## DESCRIPTION OF THE TASK
Reproduce the data below in full and to the letter, images excepted.

## DATA BLOCK
★ ★ ★

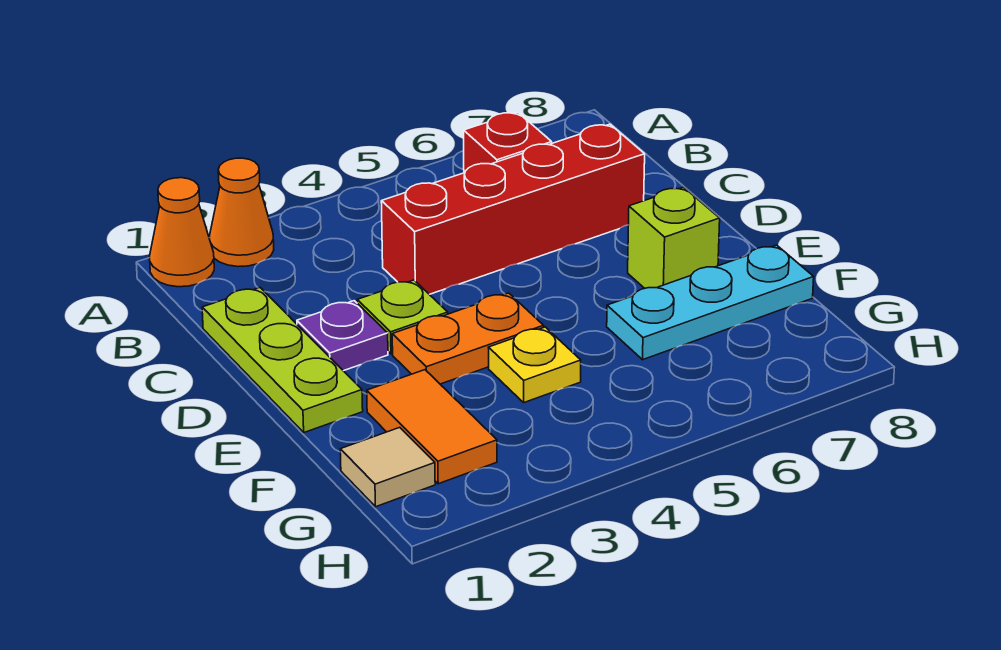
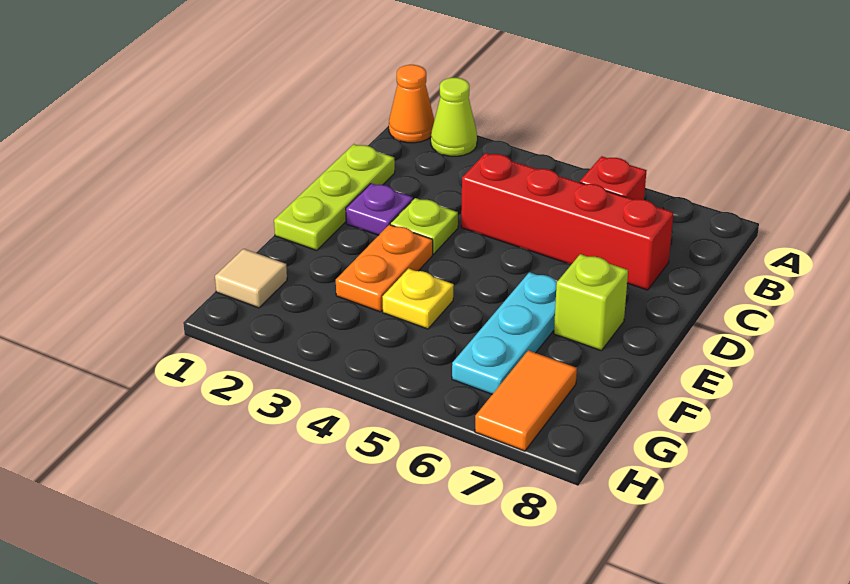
orange cone A2 level 1 -> lime cone A2 level 1
orange plate E3:E4 level 1 -> orange plate E3:F3 level 1
orange tile F2:G2 level 1 -> orange tile G7:H7 level 1
cyan plate F6:F8 level 1 -> cyan plate E6:G6 level 1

★ ★ ★

## RESPONSE AREA
orange cone A2 level 1 -> lime cone A2 level 1
orange plate E3:E4 level 1 -> orange plate E3:F3 level 1
orange tile F2:G2 level 1 -> orange tile G7:H7 level 1
cyan plate F6:F8 level 1 -> cyan plate E6:G6 level 1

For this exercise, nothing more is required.